- _Directions for this task_: All of the data below should be returned exactly.

[Saved data entries]
--------------------
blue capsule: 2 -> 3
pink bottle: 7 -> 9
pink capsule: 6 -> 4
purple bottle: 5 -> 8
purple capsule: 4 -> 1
--------------------
- _Expected answer_:
blue capsule: 2 -> 3
pink bottle: 7 -> 9
pink capsule: 6 -> 4
purple bottle: 5 -> 8
purple capsule: 4 -> 1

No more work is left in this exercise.